(RECORDS SHOWN Opens)

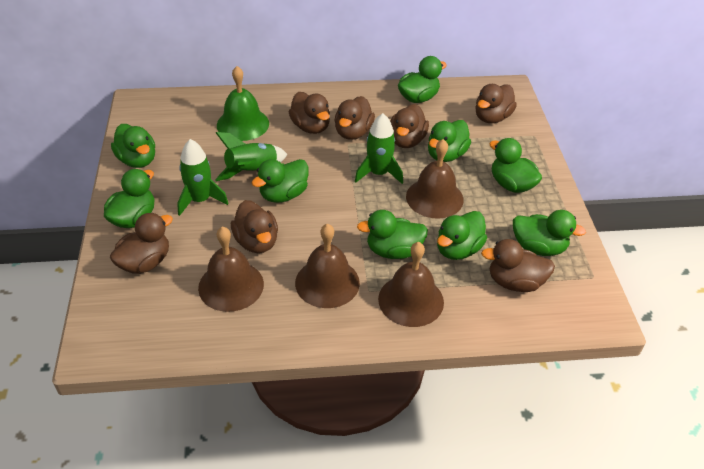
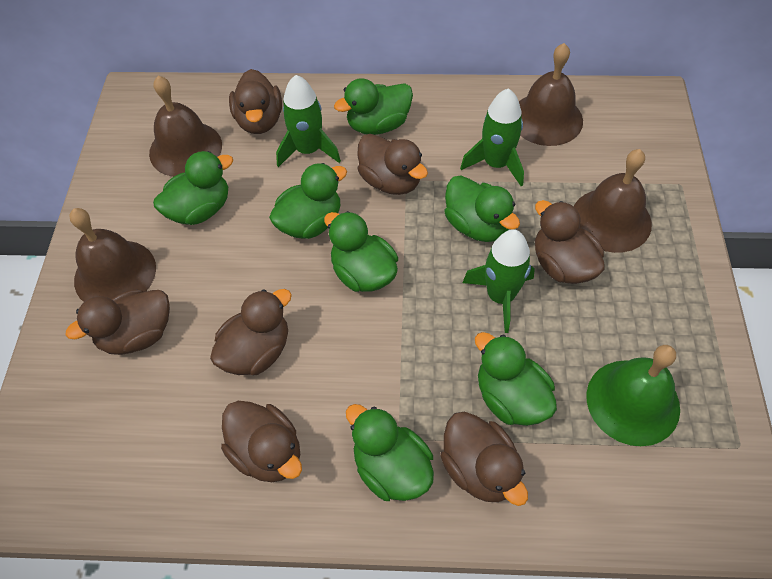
green duck: 9 -> 7

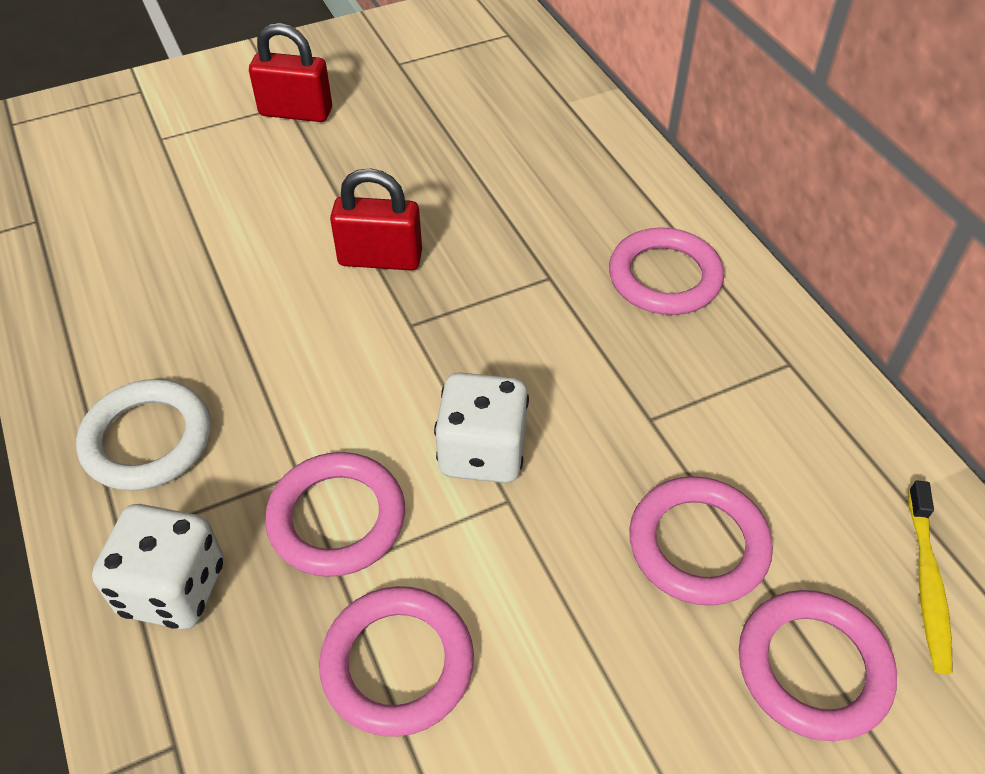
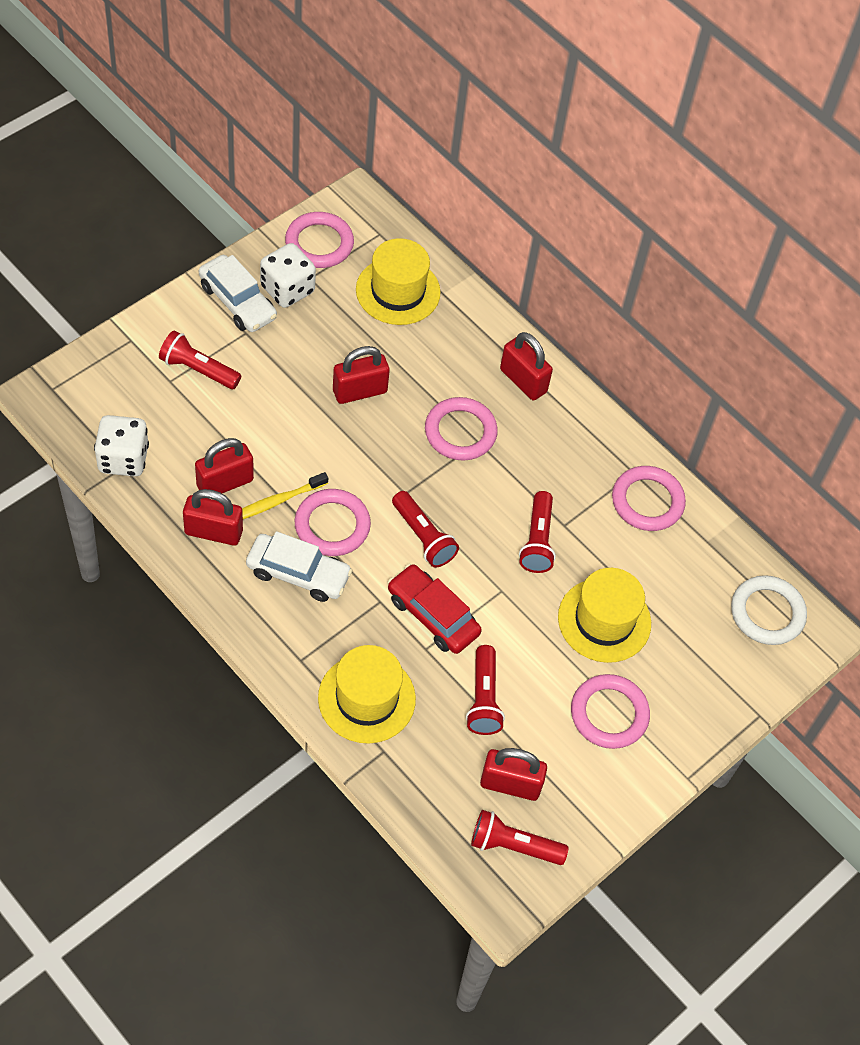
red car: 0 -> 1
red flashlight: 0 -> 5
red padlock: 2 -> 5
white car: 0 -> 2
yellow hat: 0 -> 3

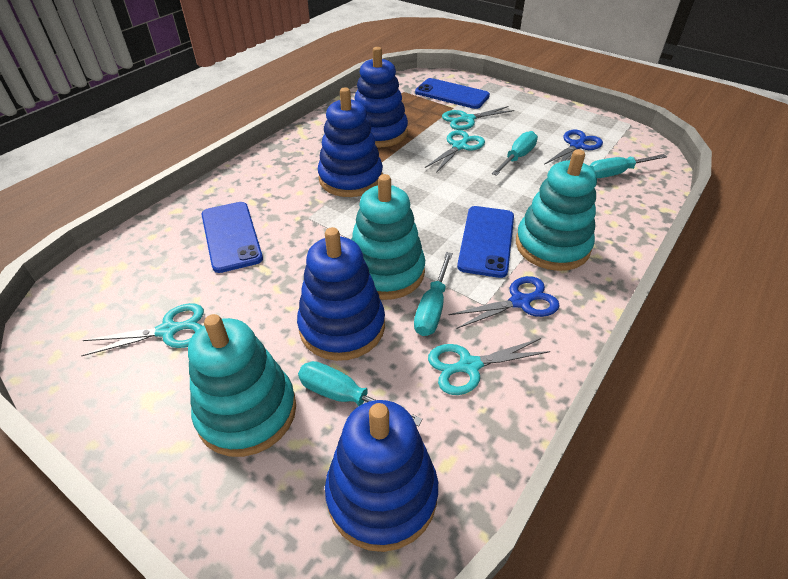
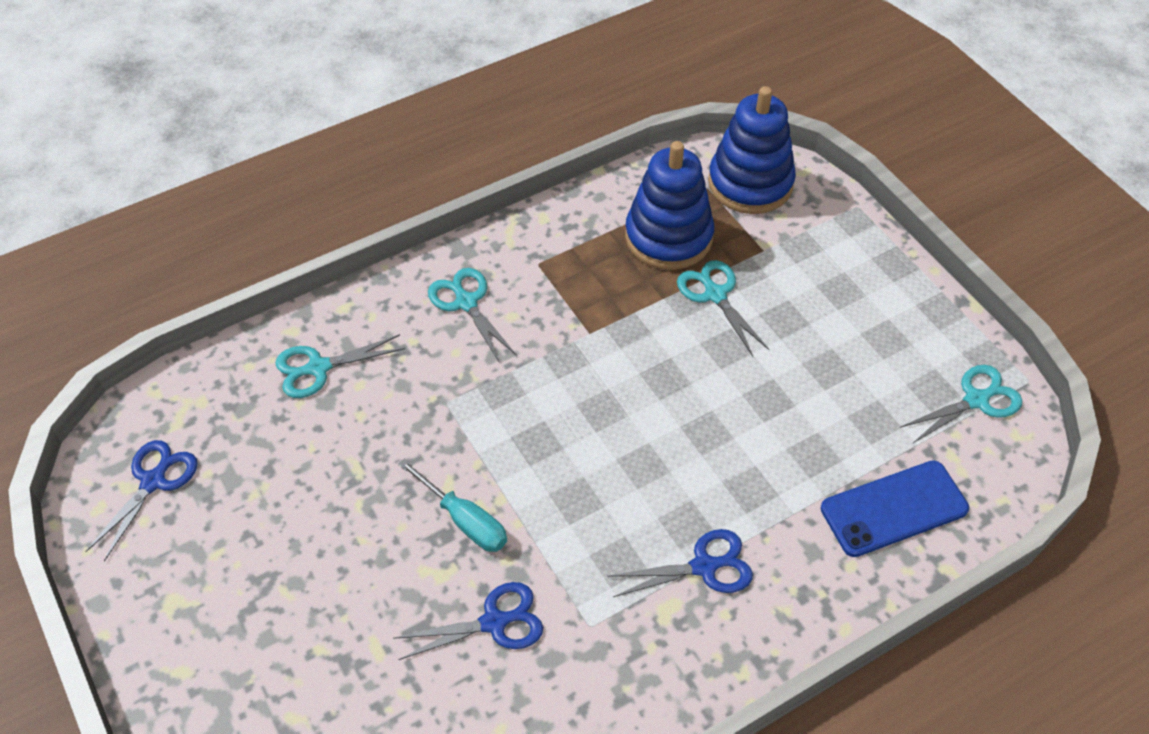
blue phone: 3 -> 1
blue scissors: 2 -> 3
blue stacking toy: 4 -> 2
turquoise screwdriver: 4 -> 1
turquoise stacking toy: 3 -> 0

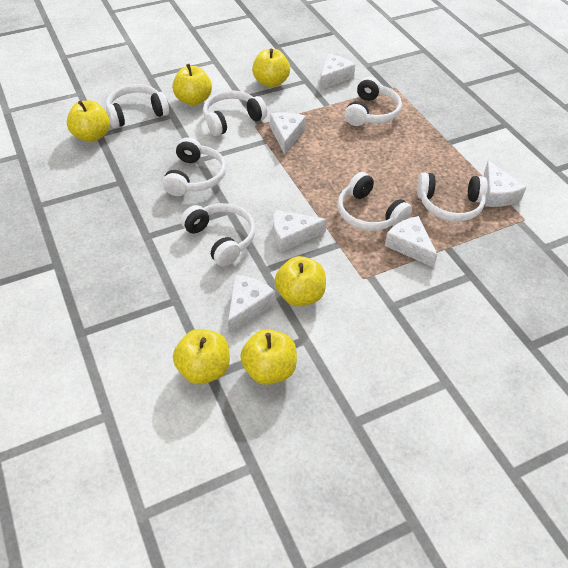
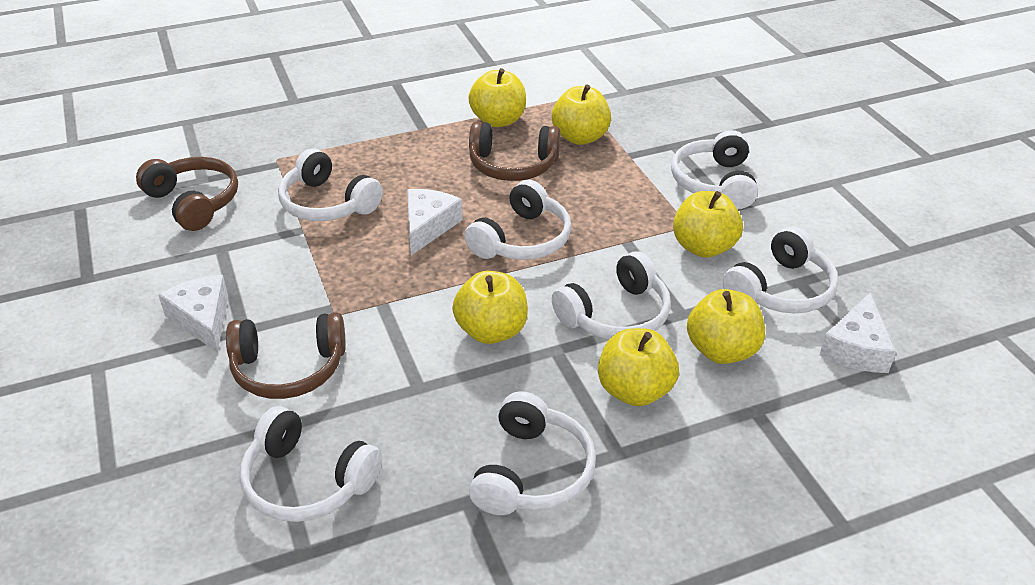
brown headphones: 0 -> 3
white cheese: 6 -> 3

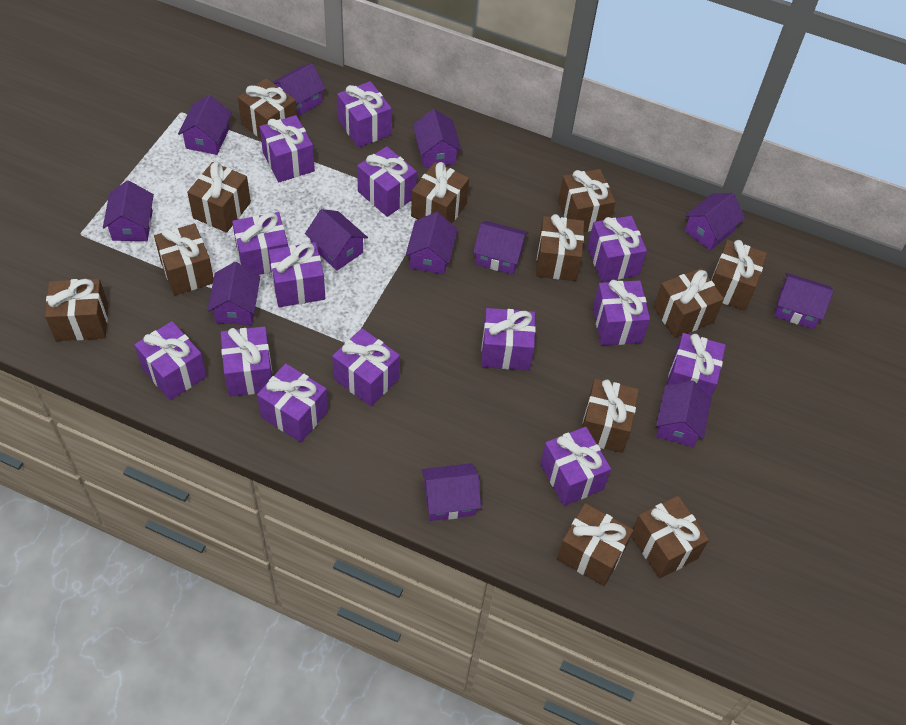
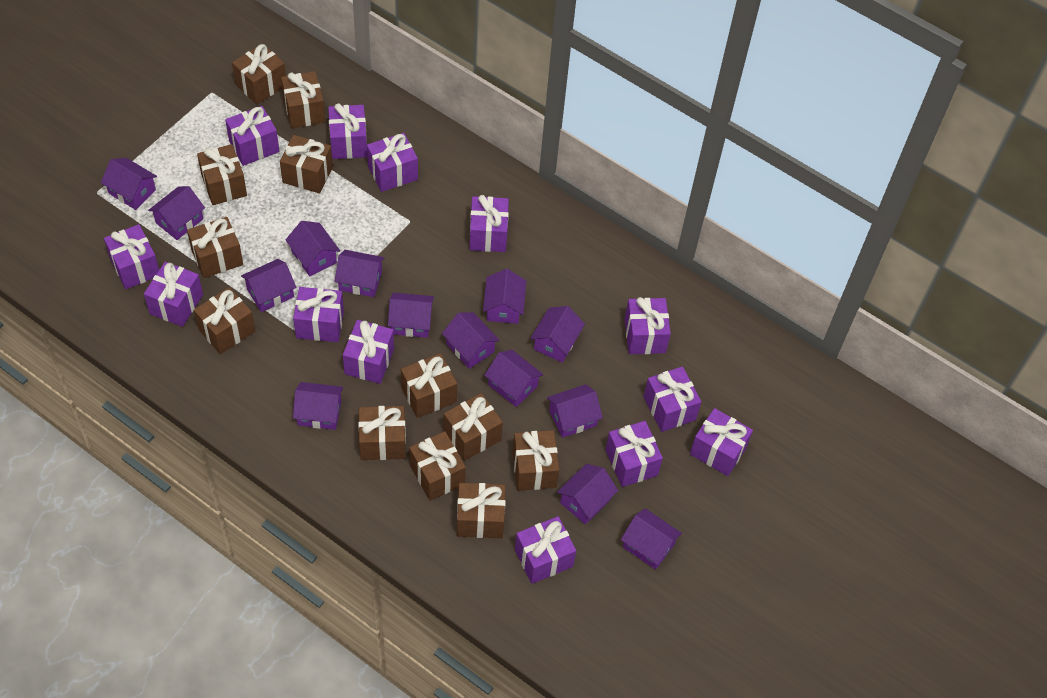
purple gift: 14 -> 13
purple house: 12 -> 14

(RECORDS SHOWN Closes)

# WORK REQUIRED:
Return each line from the material above exactly, but not the pictures.

# SOLUTION TO THE PROBLEM:
green duck: 9 -> 7

red car: 0 -> 1
red flashlight: 0 -> 5
red padlock: 2 -> 5
white car: 0 -> 2
yellow hat: 0 -> 3

blue phone: 3 -> 1
blue scissors: 2 -> 3
blue stacking toy: 4 -> 2
turquoise screwdriver: 4 -> 1
turquoise stacking toy: 3 -> 0

brown headphones: 0 -> 3
white cheese: 6 -> 3

purple gift: 14 -> 13
purple house: 12 -> 14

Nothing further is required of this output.